> [RECORDS FOR THIS EXERCISE]
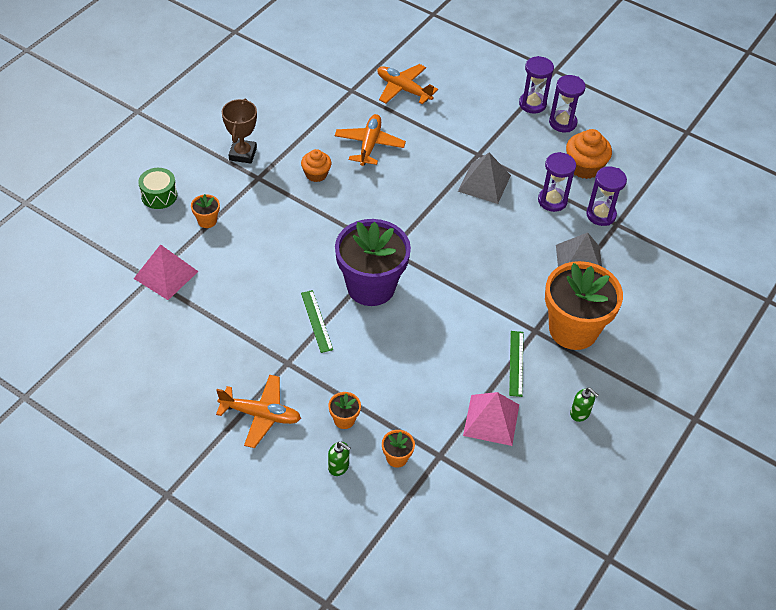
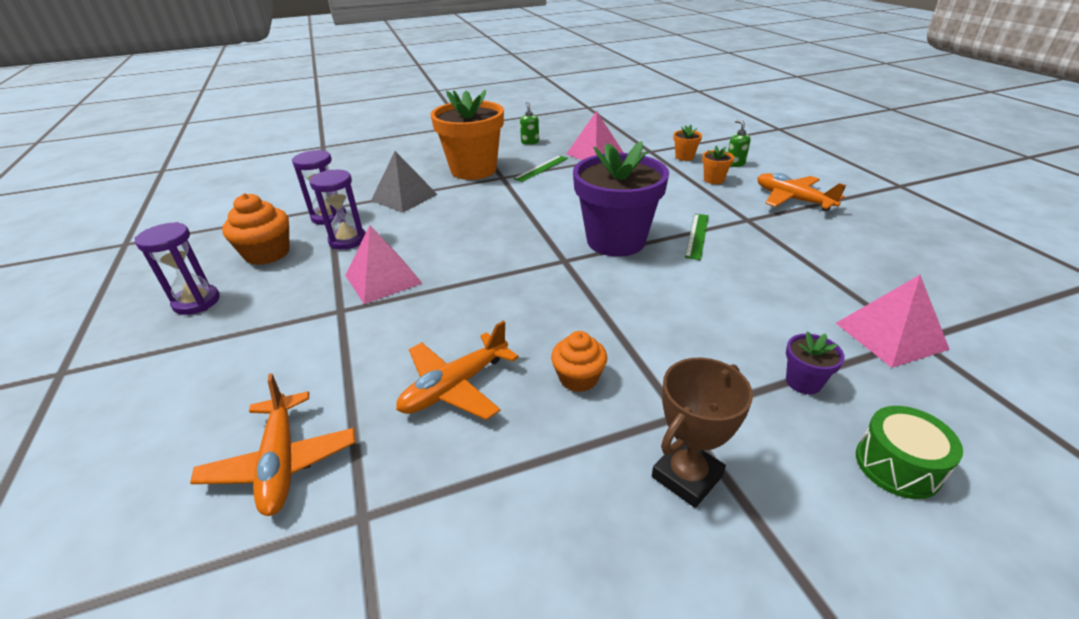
camera: 140 degrees left, 15 degrees down
(207, 221) = (803, 382): orange flower pot -> purple flower pot
(484, 183) = (383, 279): grey pyramid -> pink pyramid
(532, 104) = (178, 339): purple hourglass -> none

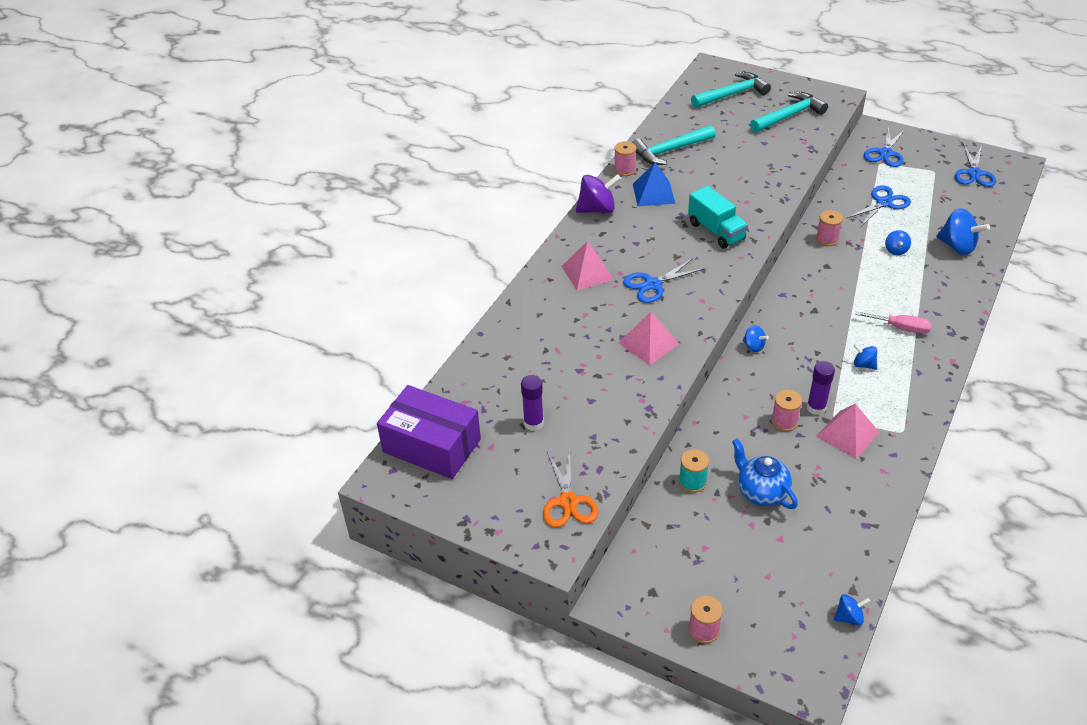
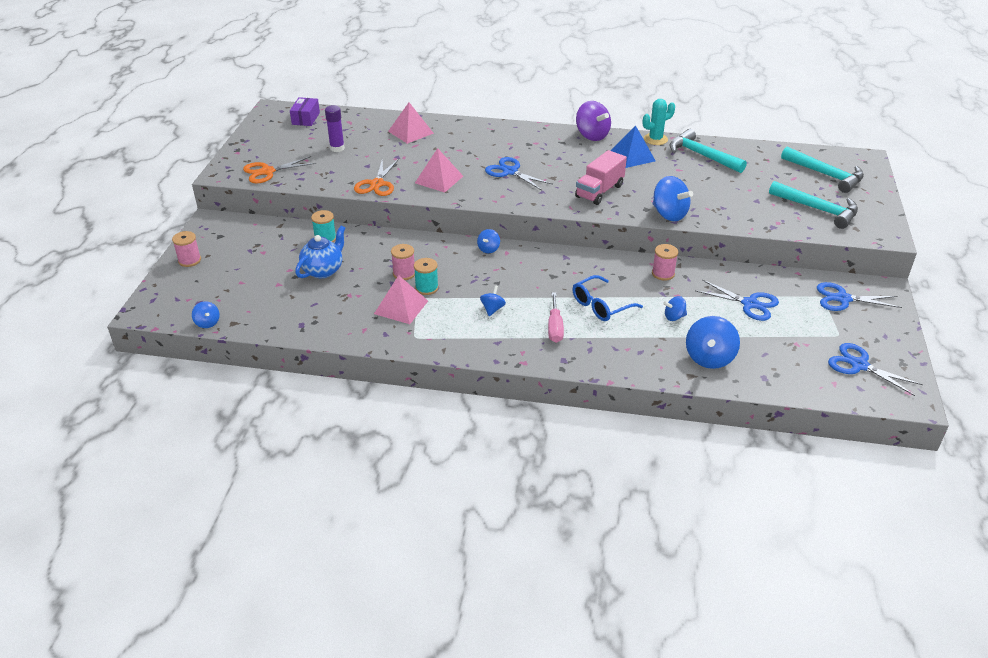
camera: 70 degrees right, 5 degrees down
(431, 446) = (305, 118): purple box -> purple box, size x0.52
(587, 273) = (509, 143): pink pyramid -> pink pyramid (410, 132)
(624, 170) = (655, 139): pink spool -> turquoise cactus
(640, 398) = (377, 184): none -> orange scissors
(716, 231) = (599, 191): turquoise truck -> pink truck
(773, 198) = (669, 214): none -> blue spinning top
(816, 408) = (426, 288): purple glue stick -> turquoise spool
(871, 290) = (600, 306): none -> blue glasses
(974, 173) = (859, 365): blue scissors -> blue scissors turned 45 degrees clockwise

> [EXERCISE DETAILS]
Lines in the data that include the word "camera" should all be copied.

> [TASK OUTPUT]
camera: 140 degrees left, 15 degrees down
camera: 70 degrees right, 5 degrees down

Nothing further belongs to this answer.